◆ **TASK DETAILS**
Taking the listing below, restate word for word each line from the line with "none -> tan cone B6 level 1" to the line with "cyan round brick G7 level 2 -> none", ends included, and stop there.

◆ **DATASET ENTRIES**
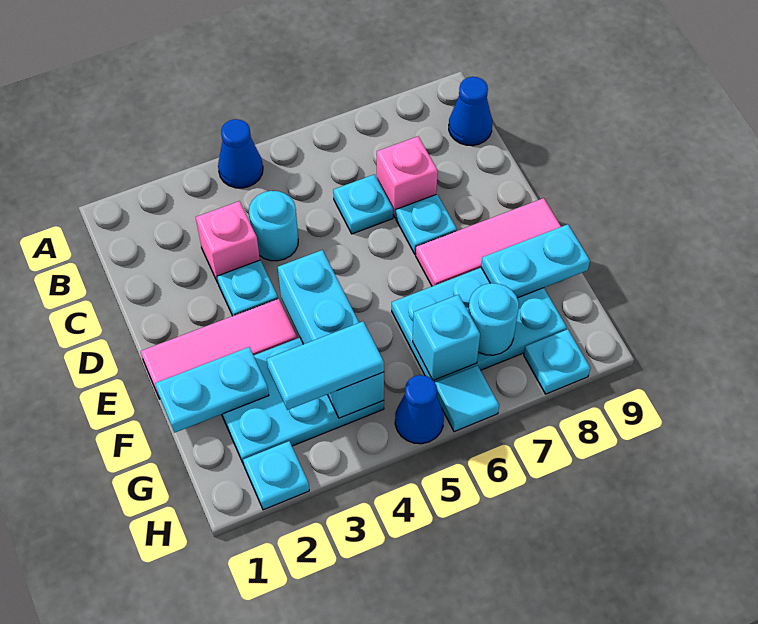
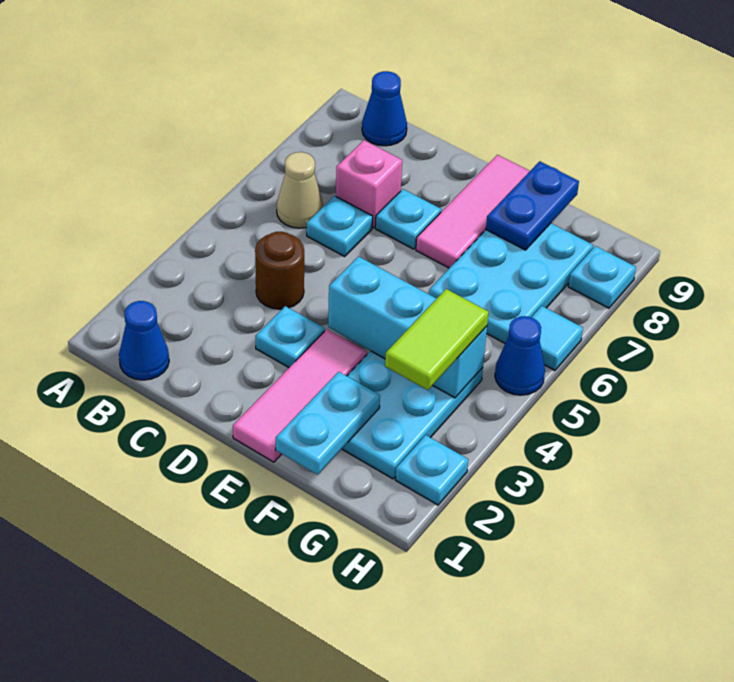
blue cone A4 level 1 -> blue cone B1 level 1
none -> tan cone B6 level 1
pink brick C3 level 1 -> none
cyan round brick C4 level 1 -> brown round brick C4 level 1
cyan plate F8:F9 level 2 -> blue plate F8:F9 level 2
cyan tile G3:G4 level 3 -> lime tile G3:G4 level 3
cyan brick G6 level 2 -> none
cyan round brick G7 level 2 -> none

==

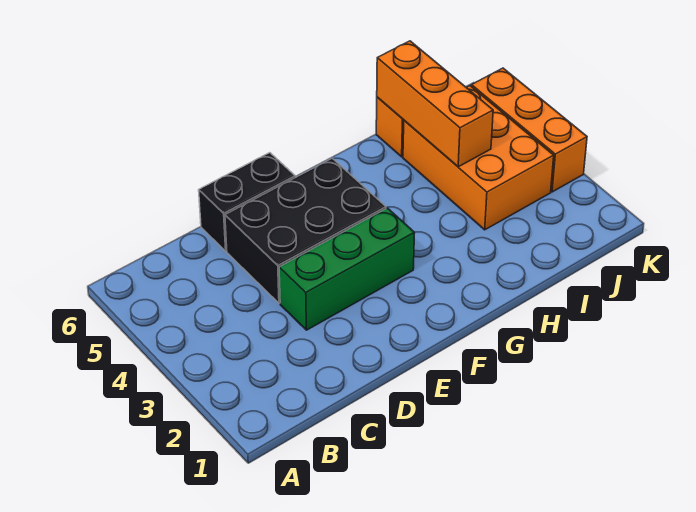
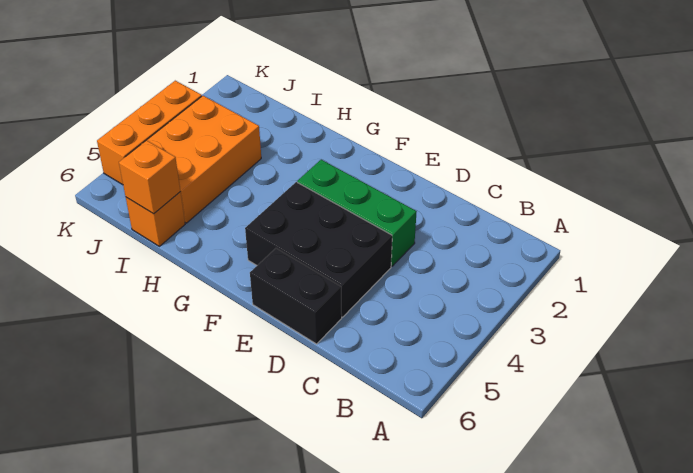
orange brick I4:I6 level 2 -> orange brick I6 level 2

◆ **FINISHED EXERCISE**
none -> tan cone B6 level 1
pink brick C3 level 1 -> none
cyan round brick C4 level 1 -> brown round brick C4 level 1
cyan plate F8:F9 level 2 -> blue plate F8:F9 level 2
cyan tile G3:G4 level 3 -> lime tile G3:G4 level 3
cyan brick G6 level 2 -> none
cyan round brick G7 level 2 -> none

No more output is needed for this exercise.